▶ THE PROBLEM: Beginning at the line that contains "(347, 455) = (161, 489): yellow", write out every line down to the end of the records, with both ends kept and nothing added.

Object matching data
============================================================
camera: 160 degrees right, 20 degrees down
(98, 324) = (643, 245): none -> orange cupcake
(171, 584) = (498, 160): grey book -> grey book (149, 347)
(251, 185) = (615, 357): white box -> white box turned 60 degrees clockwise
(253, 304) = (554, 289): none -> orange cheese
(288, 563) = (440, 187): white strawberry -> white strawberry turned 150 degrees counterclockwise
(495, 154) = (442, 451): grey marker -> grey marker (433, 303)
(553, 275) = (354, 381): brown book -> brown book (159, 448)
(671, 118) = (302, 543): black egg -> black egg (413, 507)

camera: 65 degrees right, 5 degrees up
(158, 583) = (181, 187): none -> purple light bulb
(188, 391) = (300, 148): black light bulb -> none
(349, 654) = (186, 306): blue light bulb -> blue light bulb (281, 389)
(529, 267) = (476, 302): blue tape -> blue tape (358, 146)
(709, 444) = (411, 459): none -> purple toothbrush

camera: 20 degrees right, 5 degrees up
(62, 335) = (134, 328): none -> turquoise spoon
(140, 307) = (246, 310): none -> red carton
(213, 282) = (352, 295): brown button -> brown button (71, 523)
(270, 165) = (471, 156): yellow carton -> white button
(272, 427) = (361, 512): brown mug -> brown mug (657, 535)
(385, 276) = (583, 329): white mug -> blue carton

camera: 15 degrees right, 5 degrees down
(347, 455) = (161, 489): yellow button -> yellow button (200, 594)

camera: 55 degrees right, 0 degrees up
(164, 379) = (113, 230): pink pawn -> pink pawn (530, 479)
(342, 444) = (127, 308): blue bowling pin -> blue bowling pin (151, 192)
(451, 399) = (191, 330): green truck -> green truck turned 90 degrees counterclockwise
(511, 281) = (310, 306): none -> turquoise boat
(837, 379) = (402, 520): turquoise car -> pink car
============================================================
▶ RESULT FOR THIS EXERCISE:
(347, 455) = (161, 489): yellow button -> yellow button (200, 594)

camera: 55 degrees right, 0 degrees up
(164, 379) = (113, 230): pink pawn -> pink pawn (530, 479)
(342, 444) = (127, 308): blue bowling pin -> blue bowling pin (151, 192)
(451, 399) = (191, 330): green truck -> green truck turned 90 degrees counterclockwise
(511, 281) = (310, 306): none -> turquoise boat
(837, 379) = (402, 520): turquoise car -> pink car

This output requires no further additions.